→ **What to work on**
Please copy the lines below, exactly as they are, from the one with "OLED3 pin VCC: 3V3 -> VIN" through the one with "TEMP2 pin GND: none -> GND", and leave out the pictures.

Saved entries
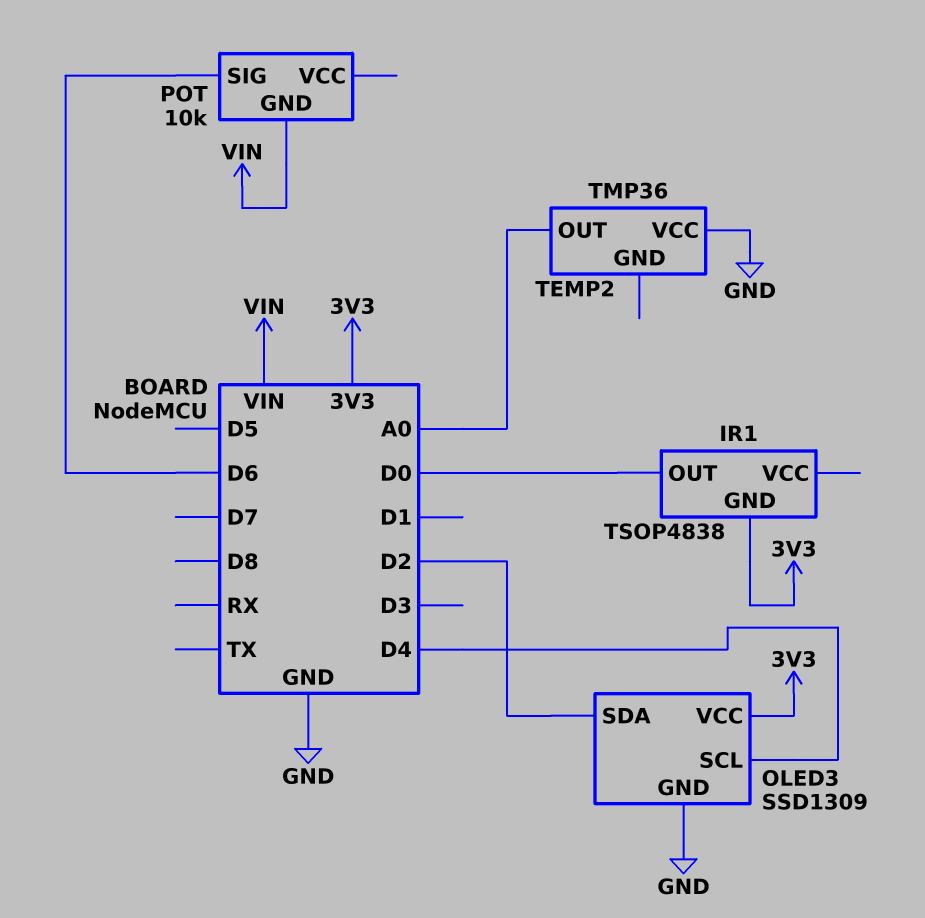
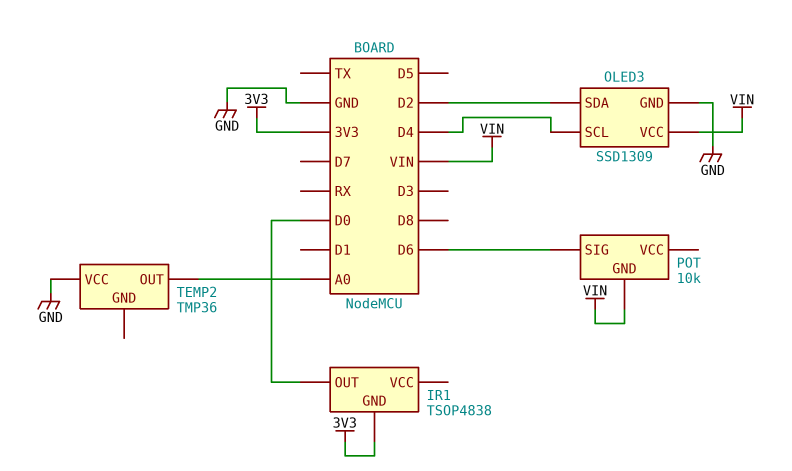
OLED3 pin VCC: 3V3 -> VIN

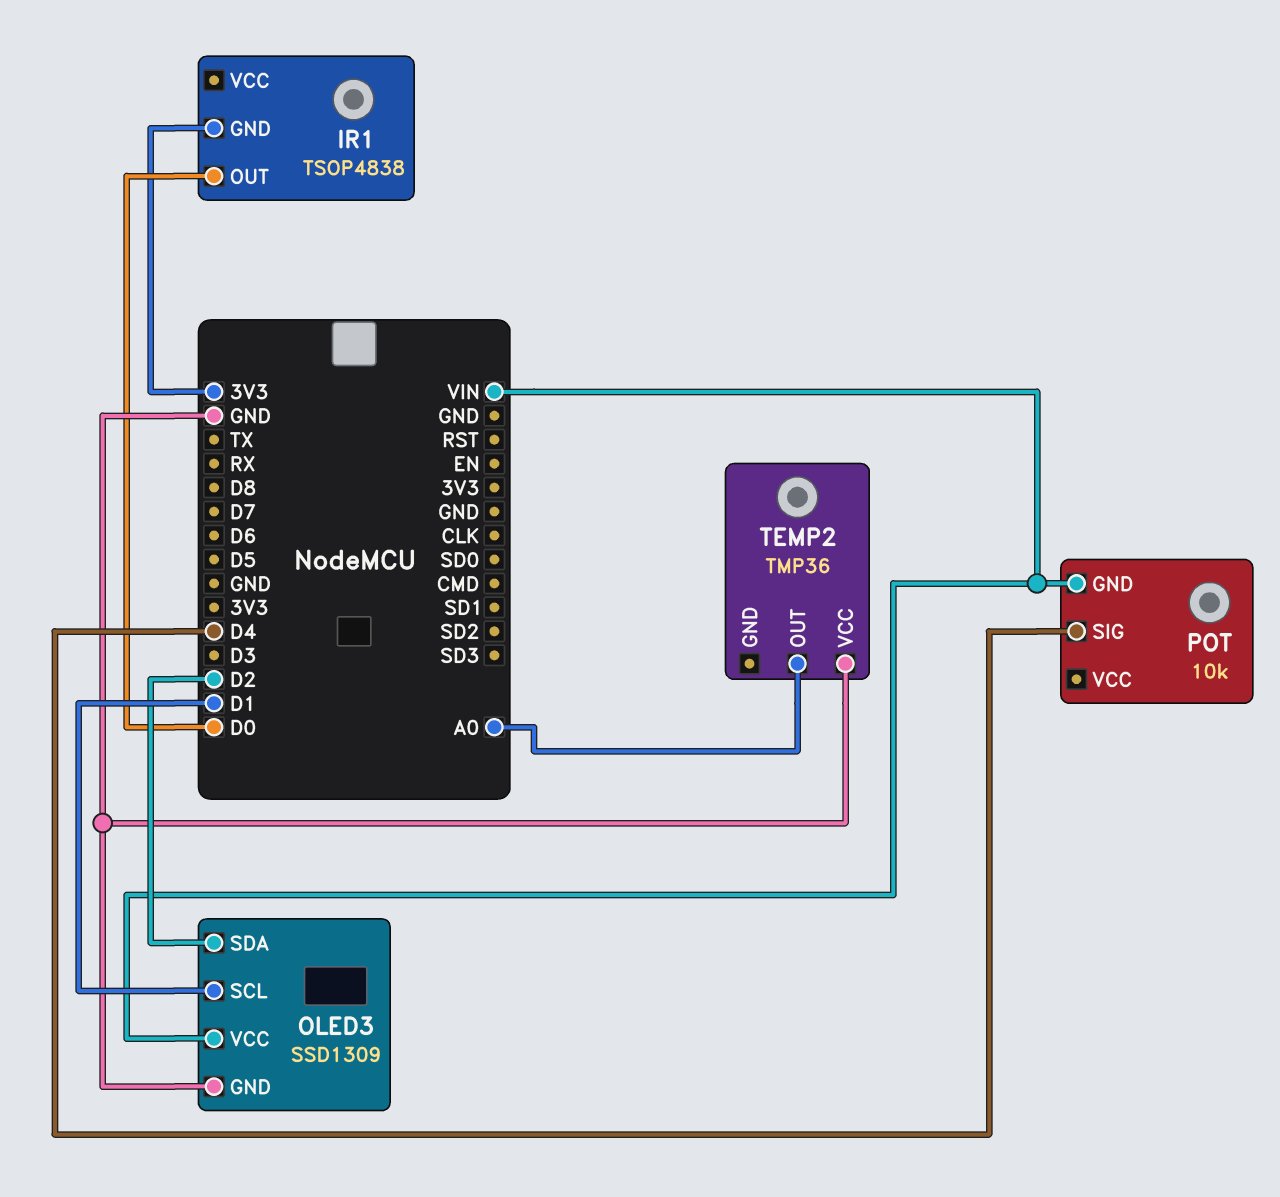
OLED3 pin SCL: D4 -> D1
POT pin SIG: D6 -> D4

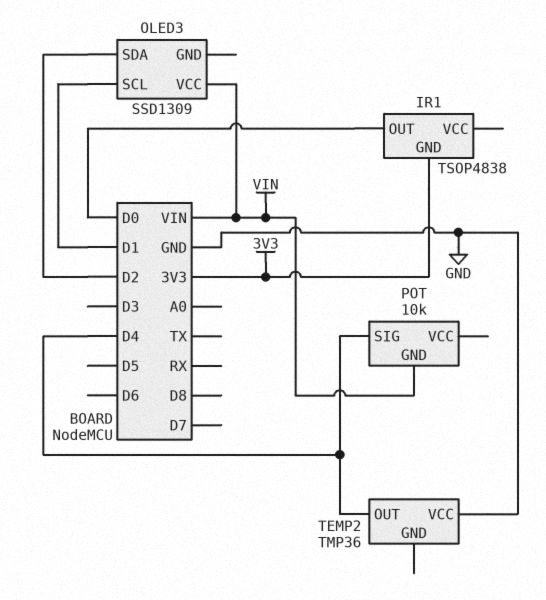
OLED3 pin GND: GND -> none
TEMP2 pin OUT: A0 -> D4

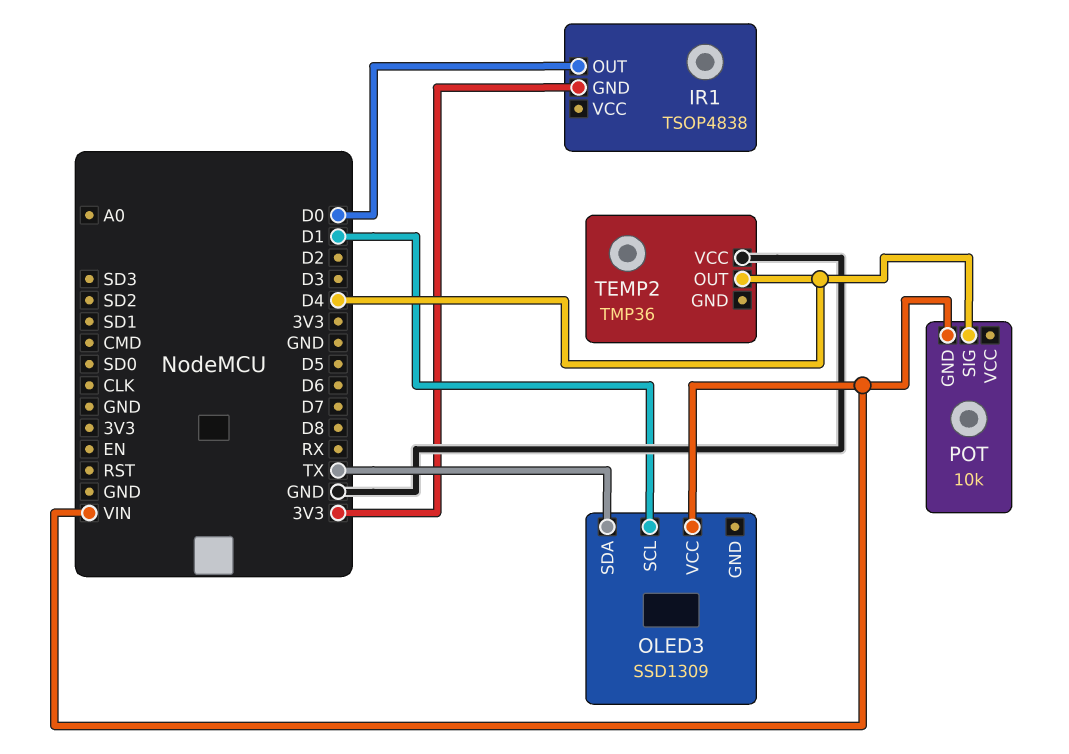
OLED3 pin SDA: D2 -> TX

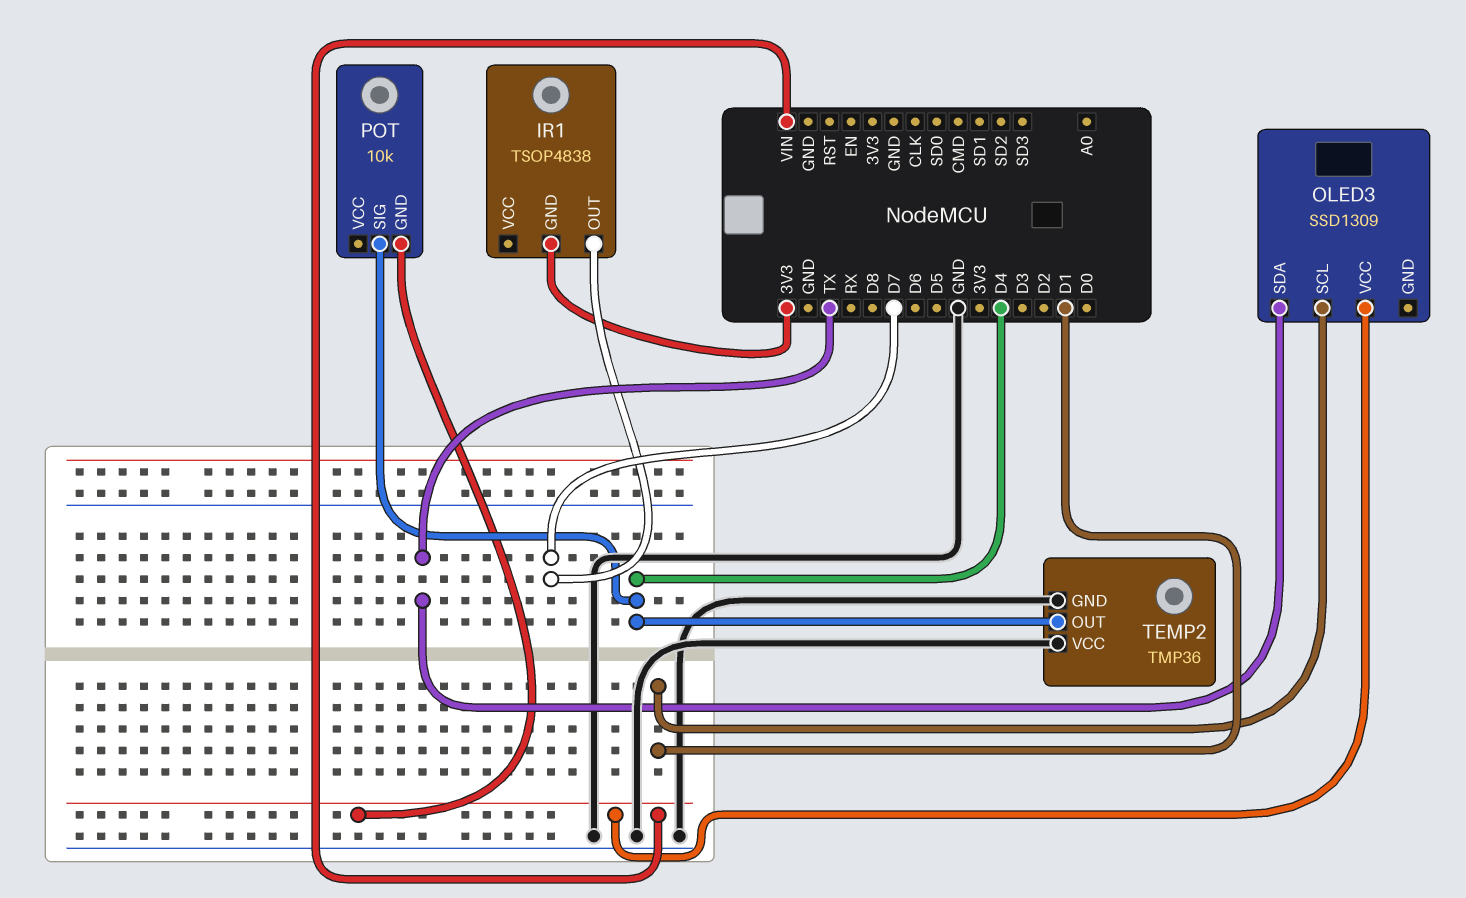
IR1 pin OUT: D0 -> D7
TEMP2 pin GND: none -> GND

...

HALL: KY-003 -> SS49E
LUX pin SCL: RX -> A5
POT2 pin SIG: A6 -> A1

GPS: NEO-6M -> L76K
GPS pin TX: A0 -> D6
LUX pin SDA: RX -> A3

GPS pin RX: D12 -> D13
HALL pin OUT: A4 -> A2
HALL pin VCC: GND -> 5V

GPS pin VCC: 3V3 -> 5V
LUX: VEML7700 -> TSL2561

→ **Your solution**
OLED3 pin VCC: 3V3 -> VIN

OLED3 pin SCL: D4 -> D1
POT pin SIG: D6 -> D4

OLED3 pin GND: GND -> none
TEMP2 pin OUT: A0 -> D4

OLED3 pin SDA: D2 -> TX

IR1 pin OUT: D0 -> D7
TEMP2 pin GND: none -> GND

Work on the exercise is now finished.